§ **What to produce**:
Write out exactly the lines below from the one containing "60 degrees clockwise" to the last, both ends kept, and nothing more; skip all pictures.

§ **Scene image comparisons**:
____________

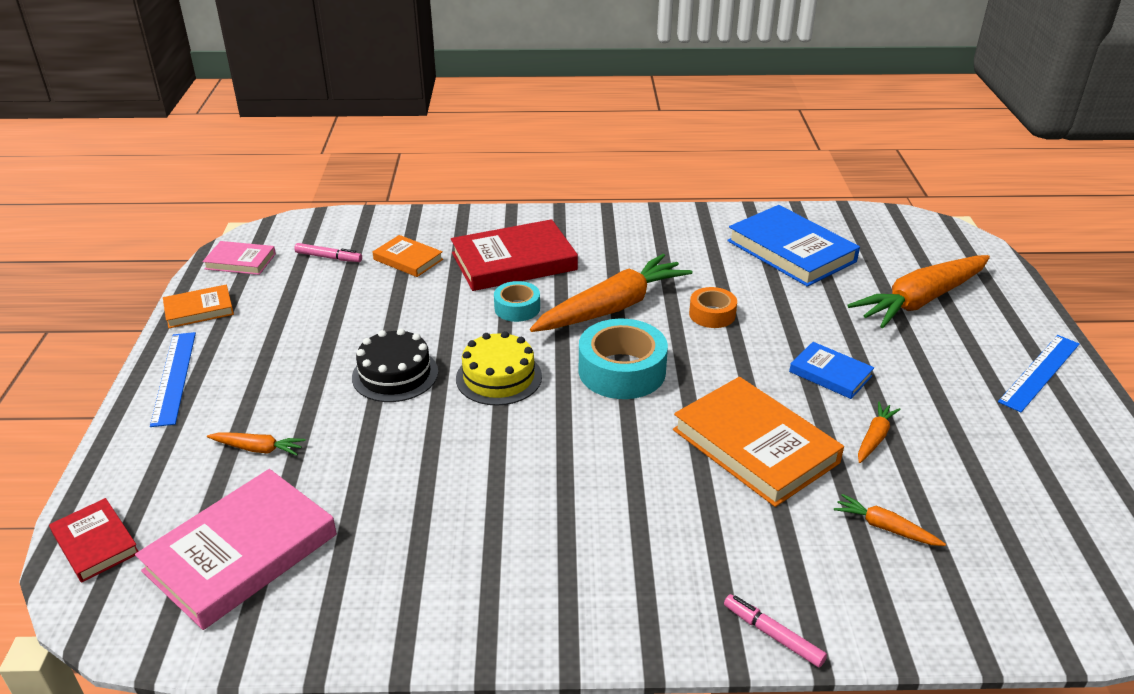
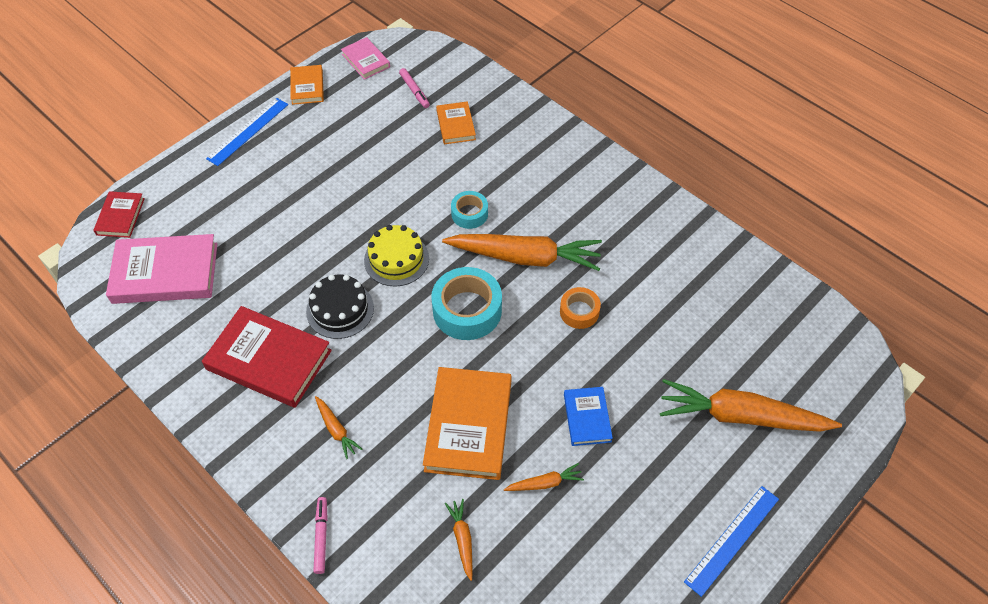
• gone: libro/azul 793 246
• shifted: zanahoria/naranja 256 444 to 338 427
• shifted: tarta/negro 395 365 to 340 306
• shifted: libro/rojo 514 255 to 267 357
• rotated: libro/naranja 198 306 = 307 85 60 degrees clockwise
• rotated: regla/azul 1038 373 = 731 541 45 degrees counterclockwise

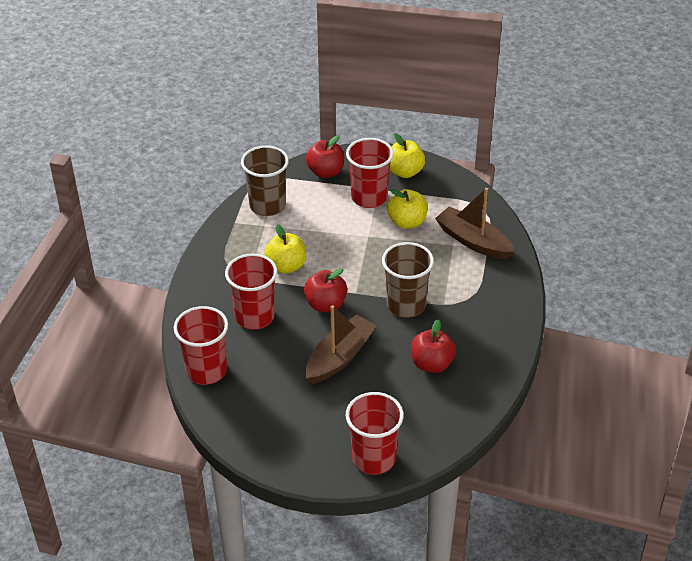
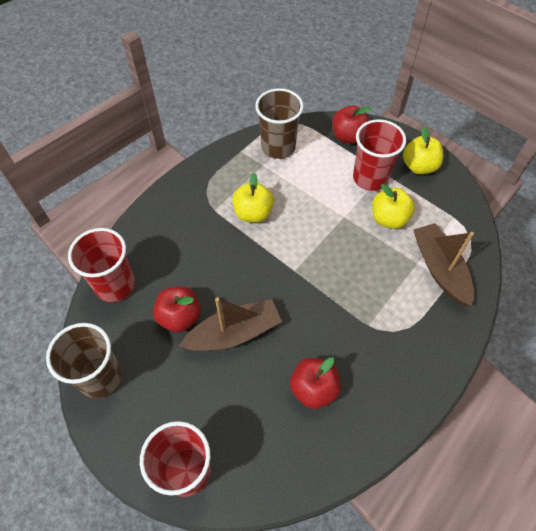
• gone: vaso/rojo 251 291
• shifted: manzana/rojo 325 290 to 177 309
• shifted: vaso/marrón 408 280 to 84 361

____________

§ **Exercise answer**:
• rotated: libro/naranja 198 306 = 307 85 60 degrees clockwise
• rotated: regla/azul 1038 373 = 731 541 45 degrees counterclockwise

• gone: vaso/rojo 251 291
• shifted: manzana/rojo 325 290 to 177 309
• shifted: vaso/marrón 408 280 to 84 361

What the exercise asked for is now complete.